**WHAT THE TASK REQUIRES:** Under this line is some data; print exactly the lines from the one containing "brown square: (680, 317) -> (319, 143), moved" through its last line, without pictures.

**PROVIDED MATERIAL:**
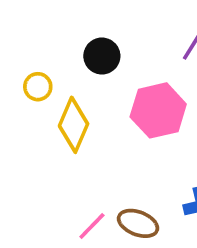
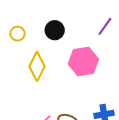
yellow circle: (38, 87) -> (18, 34), moved

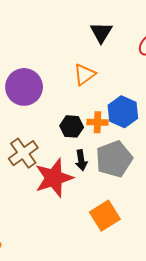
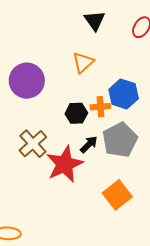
black arrow: (81, 160) -> (89, 144), turned -120

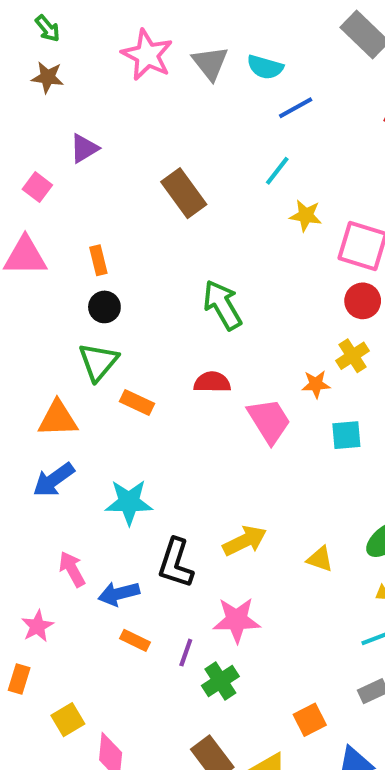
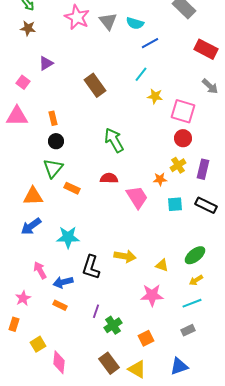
yellow arrow: (245, 541) -> (125, 256), turned 35
pink star: (237, 620) -> (152, 295), moved
orange rectangle: (135, 640) -> (60, 305), moved
orange square: (310, 720) -> (146, 338), moved

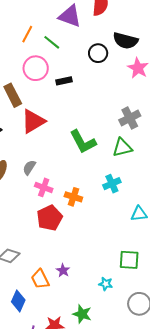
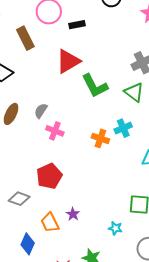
red triangle: (33, 121) -> (68, 61), moved
green triangle: (122, 148) -> (134, 92), turned 50
orange cross: (73, 197) -> (100, 138), moved
red pentagon: (50, 218) -> (49, 176), moved

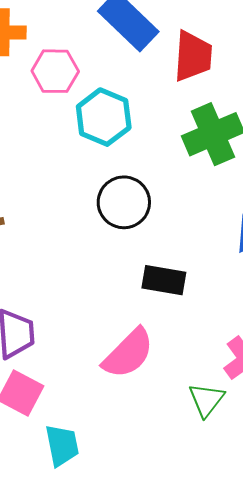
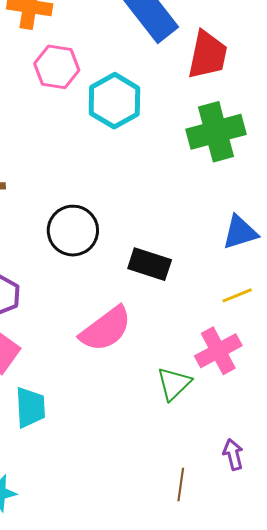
pink hexagon: (55, 71) -> (57, 67), moved
black circle: (124, 202) -> (73, 231), moved

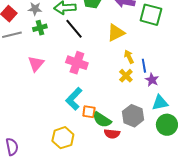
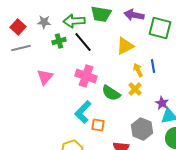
green cross: (40, 28) -> (59, 41), moved
blue line: (144, 66) -> (153, 66), moved
purple star: (152, 80) -> (162, 103), moved
green semicircle: (102, 120) -> (111, 93), moved

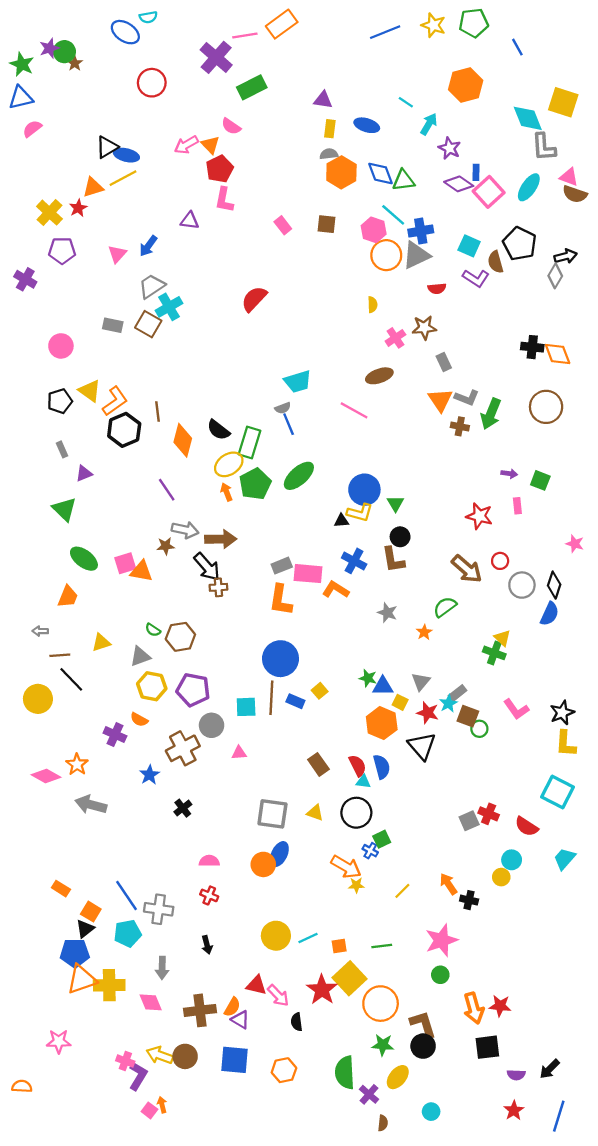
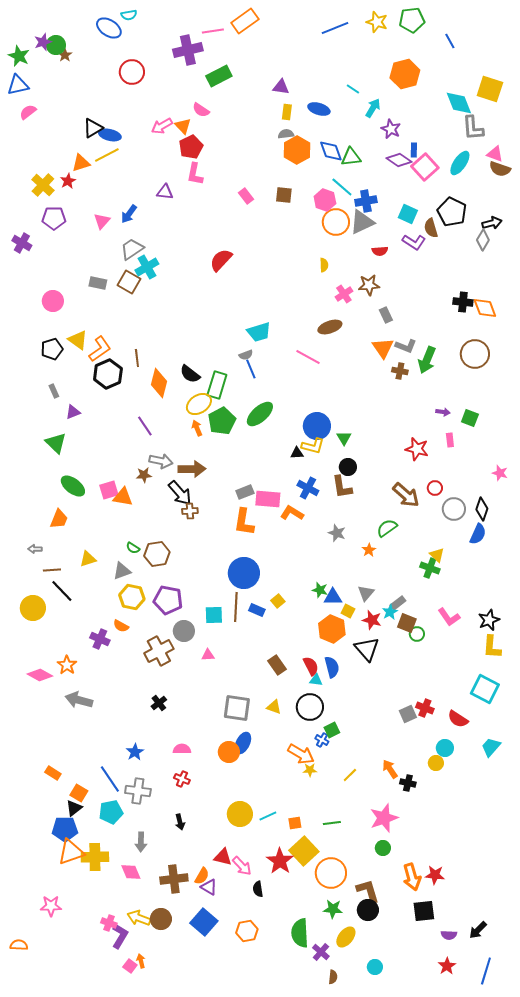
purple cross: (216, 57) -> (188, 50), turned 36
blue star: (149, 775) -> (135, 752), moved
blue square: (235, 1060) -> (204, 922), turned 36

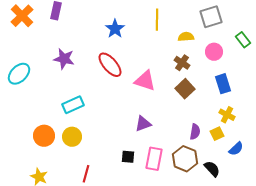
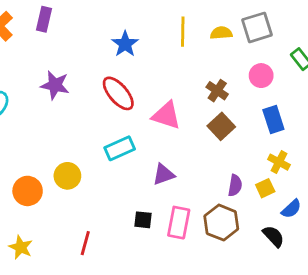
yellow semicircle: (186, 37) -> (221, 33), moved
cyan rectangle: (73, 105) -> (120, 148), moved
yellow circle: (72, 137) -> (67, 176), moved
black semicircle: (212, 169) -> (273, 236), moved

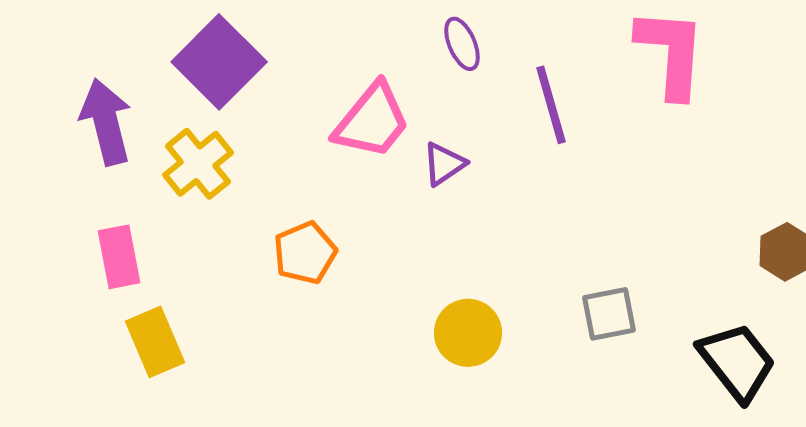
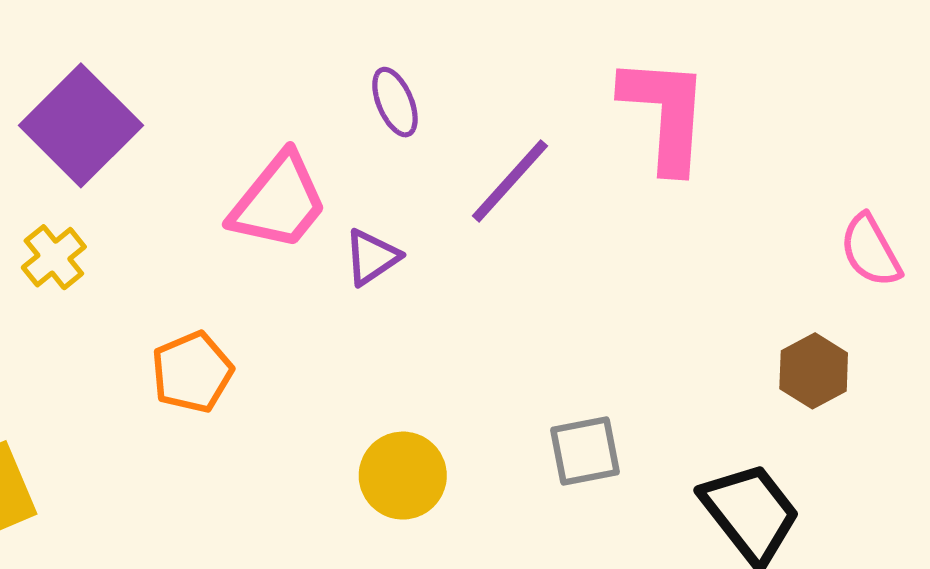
purple line: (551, 105) -> (510, 181), turned 58
yellow cross: (198, 164) -> (54, 257), size x0.7

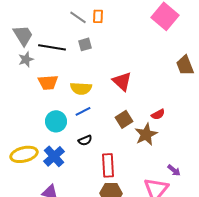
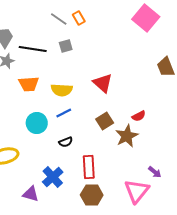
orange rectangle: (98, 16) -> (79, 18), turned -32
blue cross: (54, 156) -> (53, 177), moved

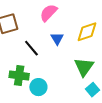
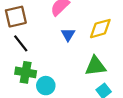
black line: (31, 48) -> (21, 43), moved
green triangle: (84, 67) -> (95, 66), turned 45

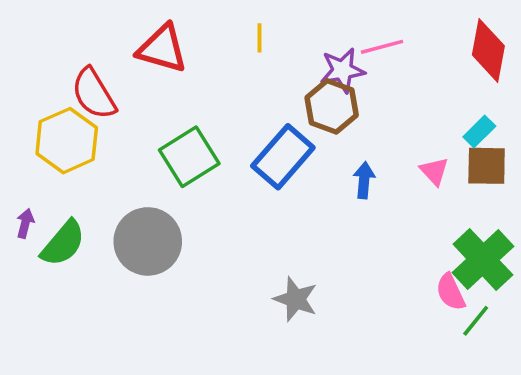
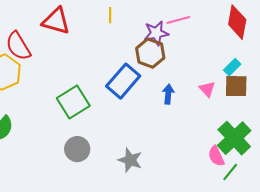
green square: (189, 157) -> (73, 102), moved
gray circle: (148, 241) -> (77, 149), moved, size x0.7

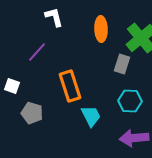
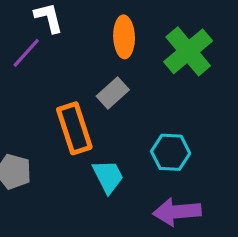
purple line: (37, 52) -> (26, 53), moved
gray rectangle: (122, 64) -> (113, 93), moved, turned 30

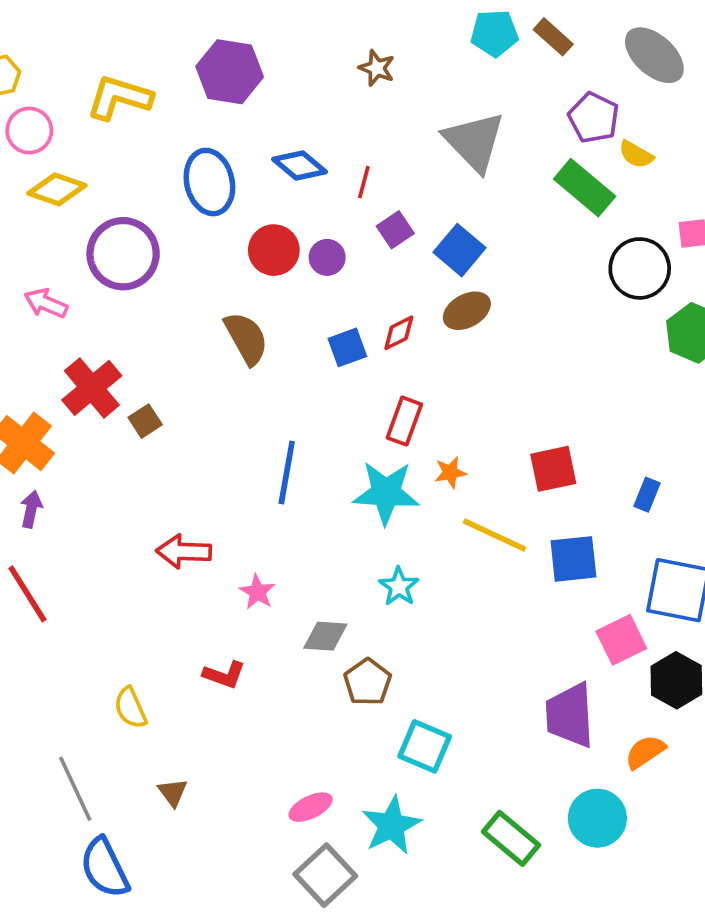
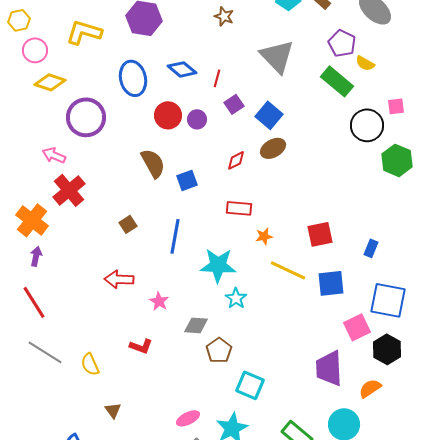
pink arrow: (46, 303) -> (54, 155), moved
blue square: (347, 347) -> (187, 180), moved
brown square: (145, 421) -> (128, 224), moved
red rectangle: (404, 421) -> (239, 208), turned 75
cyan star: (386, 493) -> (218, 265), moved
gray line: (75, 789) -> (45, 352), moved, turned -33

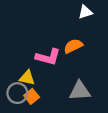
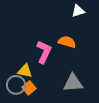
orange semicircle: (73, 46) -> (67, 42), turned 42
pink L-shape: (48, 57) -> (44, 52), turned -80

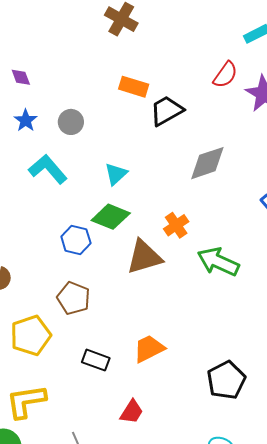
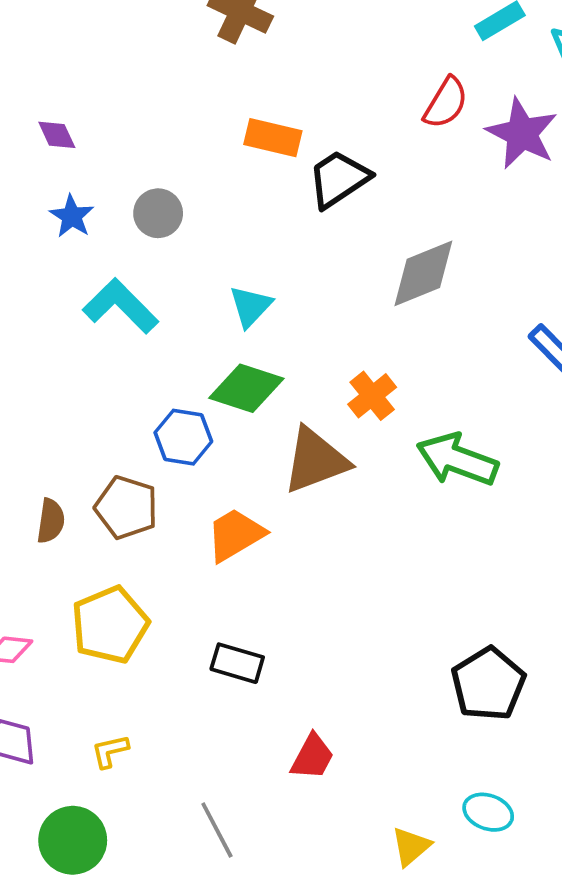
brown pentagon: (73, 298) -> (126, 507), moved
orange trapezoid: (149, 349) -> (235, 535), moved
yellow L-shape: (26, 401) -> (110, 751), size x0.5

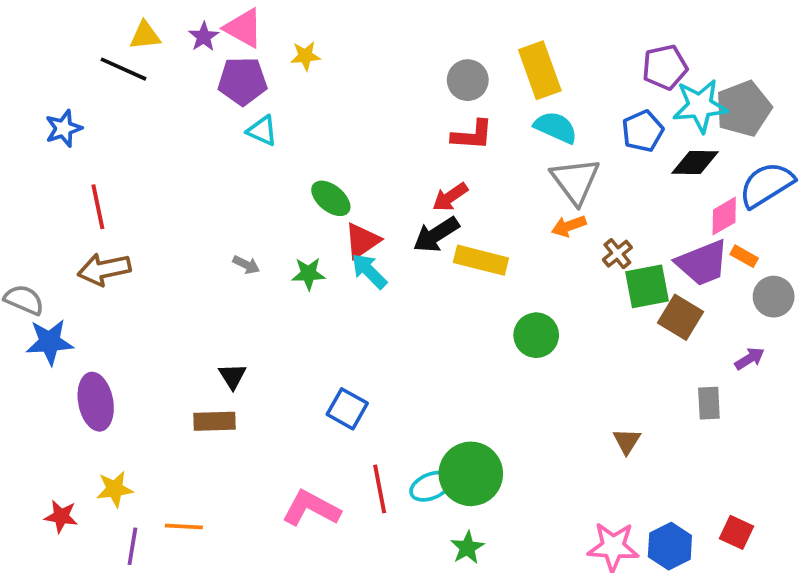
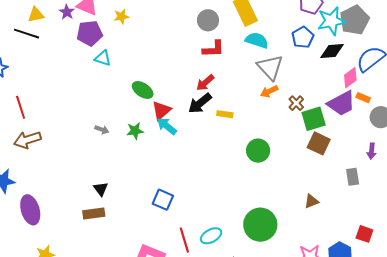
yellow rectangle: (481, 260) -> (225, 114), size x0.6
brown square: (680, 317) -> (319, 143), moved
purple arrow: (750, 359) -> (372, 151), turned 133
brown triangle: (627, 441) -> (312, 201), turned 42
green circle: (471, 474) -> (260, 225), moved
red square: (736, 532) -> (364, 234), moved

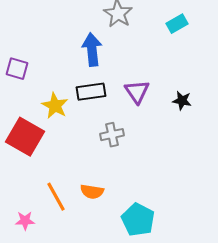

**PROBLEM SOLUTION:**
brown square: (680, 317) -> (319, 143), moved
purple arrow: (750, 359) -> (372, 151), turned 133
brown triangle: (627, 441) -> (312, 201), turned 42
green circle: (471, 474) -> (260, 225), moved
red square: (736, 532) -> (364, 234), moved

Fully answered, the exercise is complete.